- _What is required_
Starting with the line containing "(435, 280) = (479, 315): purple" and going on through the line containing "(456, 109) = (465, 127): none -> black can", return the lines of the data below exactly, and only those.

- _Information_
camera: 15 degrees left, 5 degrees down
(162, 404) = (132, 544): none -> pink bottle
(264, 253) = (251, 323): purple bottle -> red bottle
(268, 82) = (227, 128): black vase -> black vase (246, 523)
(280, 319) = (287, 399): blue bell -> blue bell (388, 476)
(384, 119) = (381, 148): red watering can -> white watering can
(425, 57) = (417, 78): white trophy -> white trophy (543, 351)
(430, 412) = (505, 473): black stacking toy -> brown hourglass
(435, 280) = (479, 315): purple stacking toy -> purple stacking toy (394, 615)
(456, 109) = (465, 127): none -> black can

...

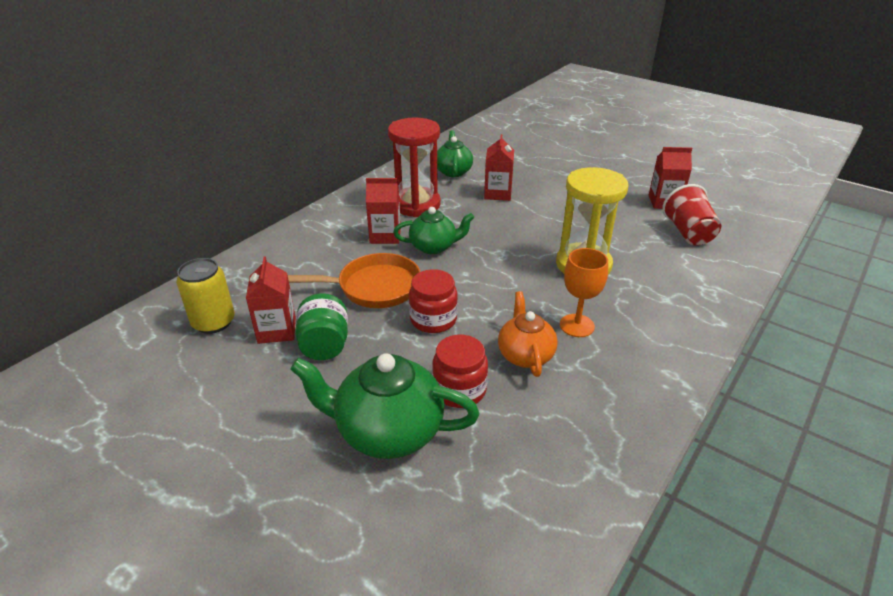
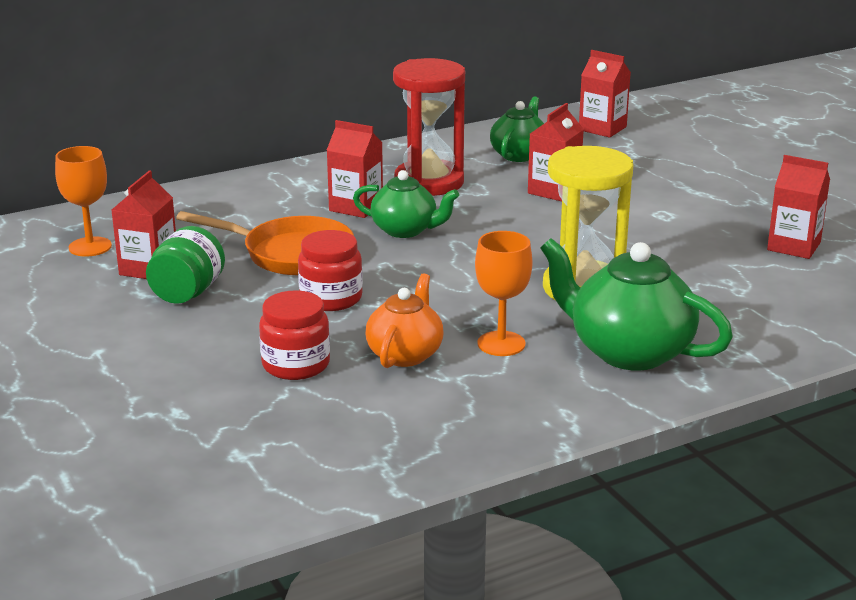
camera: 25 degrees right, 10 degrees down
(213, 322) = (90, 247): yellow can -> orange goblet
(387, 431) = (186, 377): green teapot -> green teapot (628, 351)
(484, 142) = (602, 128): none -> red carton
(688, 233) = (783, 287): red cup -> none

- _Response to the exercise_
(435, 280) = (479, 315): purple stacking toy -> purple stacking toy (394, 615)
(456, 109) = (465, 127): none -> black can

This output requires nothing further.